→ **The problem**
Lines holding the string "took" are the ones to copy; find them all in the data.

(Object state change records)
● ● ● ● ● ● ●

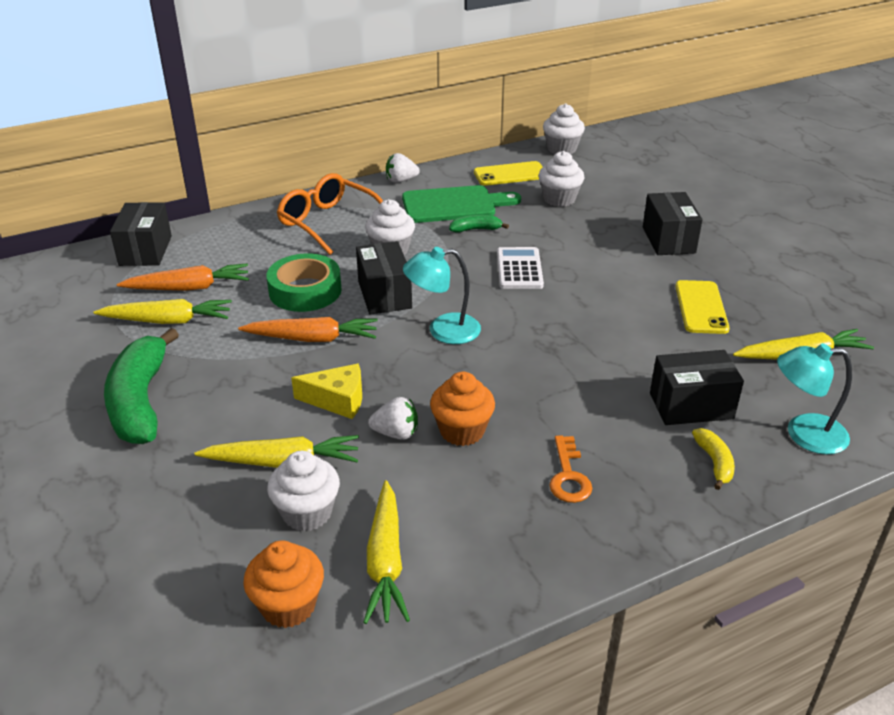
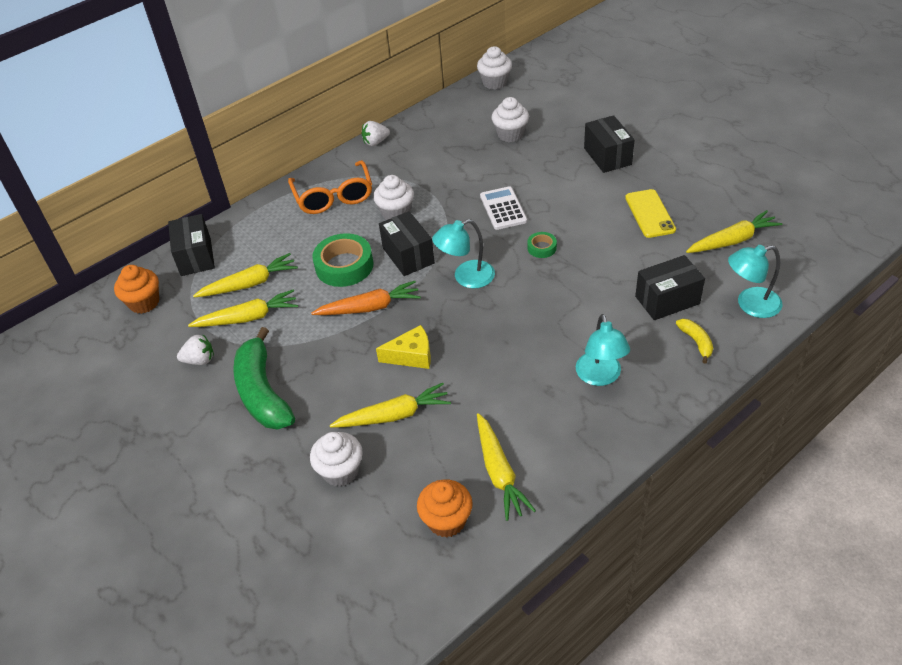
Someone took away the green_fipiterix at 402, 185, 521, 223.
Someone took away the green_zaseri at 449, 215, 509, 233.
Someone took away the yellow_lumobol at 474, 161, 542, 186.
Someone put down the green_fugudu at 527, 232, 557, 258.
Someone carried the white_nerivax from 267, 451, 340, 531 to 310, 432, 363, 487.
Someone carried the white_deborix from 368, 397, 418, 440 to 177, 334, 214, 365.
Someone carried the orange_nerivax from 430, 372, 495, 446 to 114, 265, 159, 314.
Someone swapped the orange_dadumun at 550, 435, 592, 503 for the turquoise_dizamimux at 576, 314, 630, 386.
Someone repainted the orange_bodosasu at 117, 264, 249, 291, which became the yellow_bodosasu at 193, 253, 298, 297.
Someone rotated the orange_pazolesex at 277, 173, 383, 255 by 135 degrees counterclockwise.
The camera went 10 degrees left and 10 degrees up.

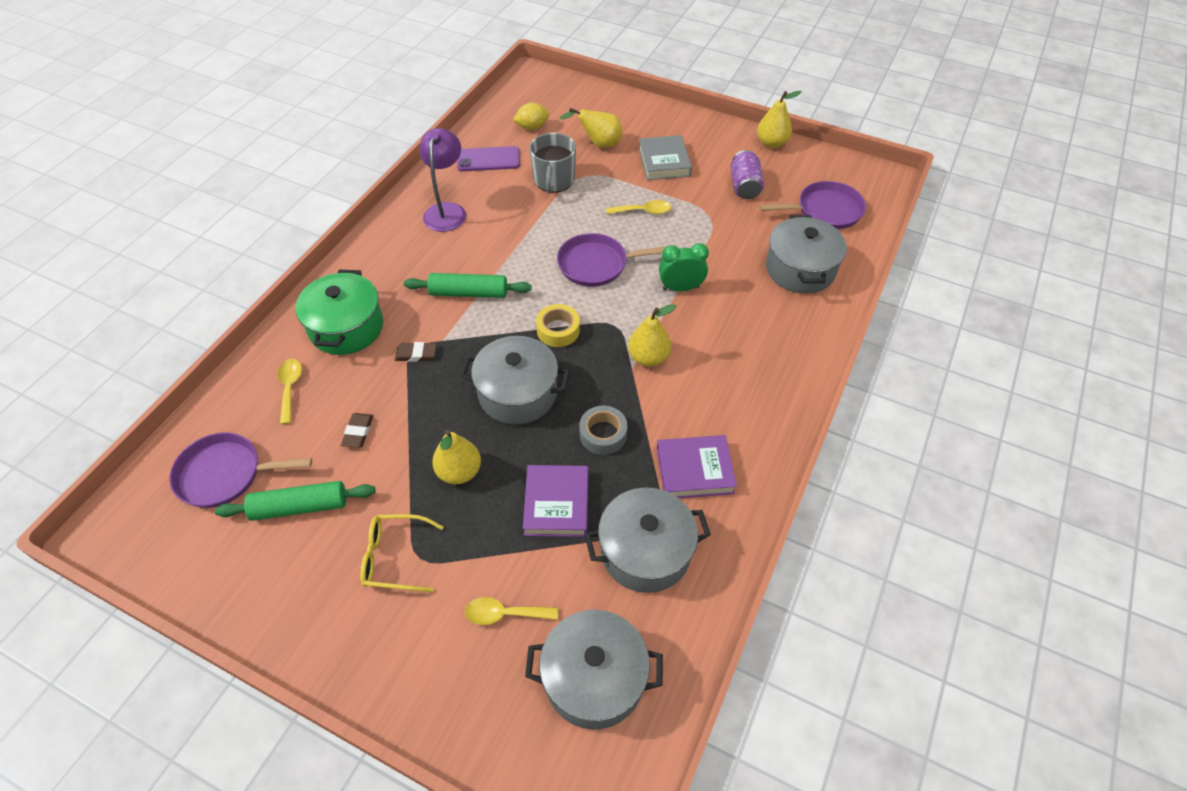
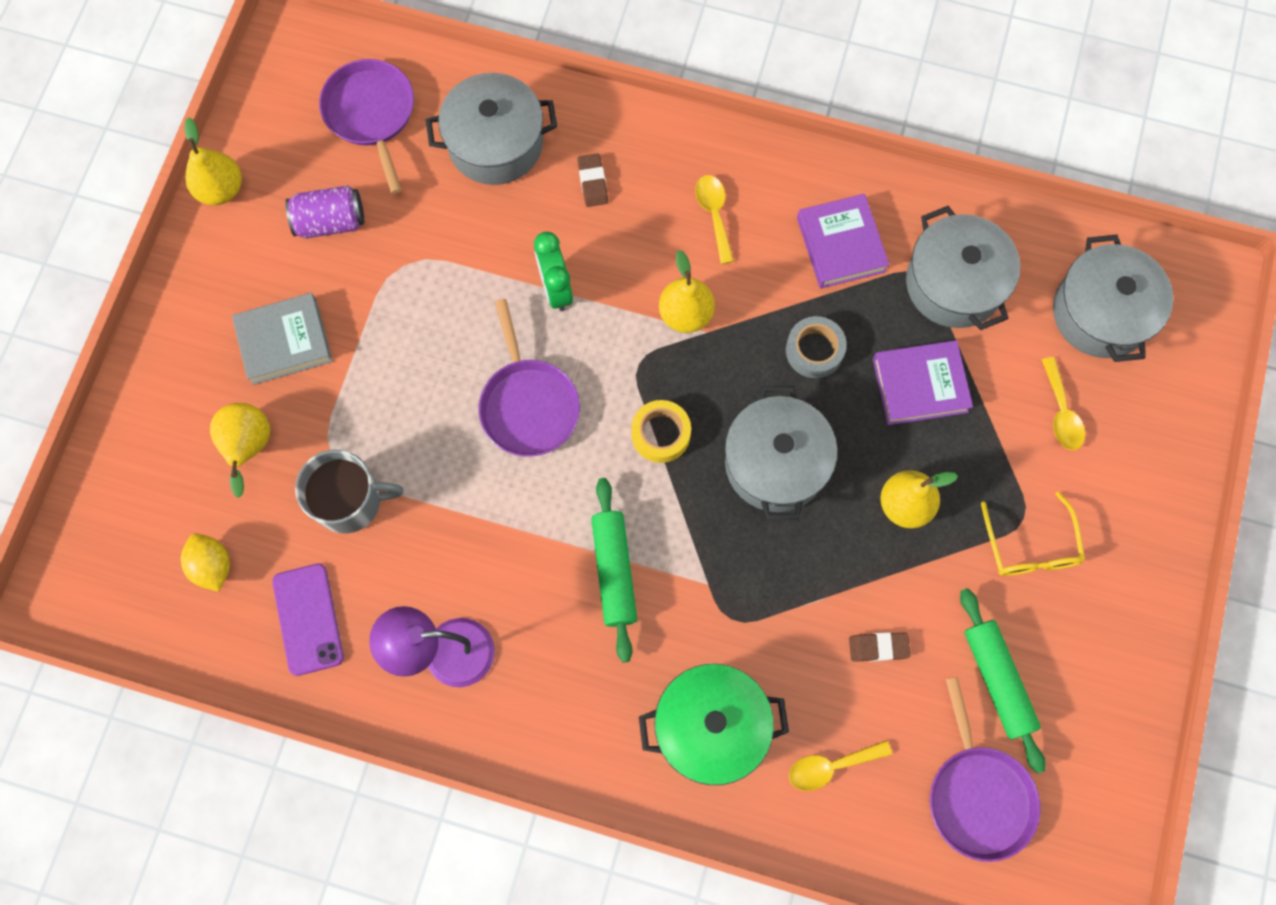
Someone carried the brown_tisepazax from 395, 342, 437, 362 to 577, 153, 608, 207.
Someone carried the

● ● ● ● ● ● ●

→ **The completed task**
Someone took away the green_fipiterix at 402, 185, 521, 223.
Someone took away the green_zaseri at 449, 215, 509, 233.
Someone took away the yellow_lumobol at 474, 161, 542, 186.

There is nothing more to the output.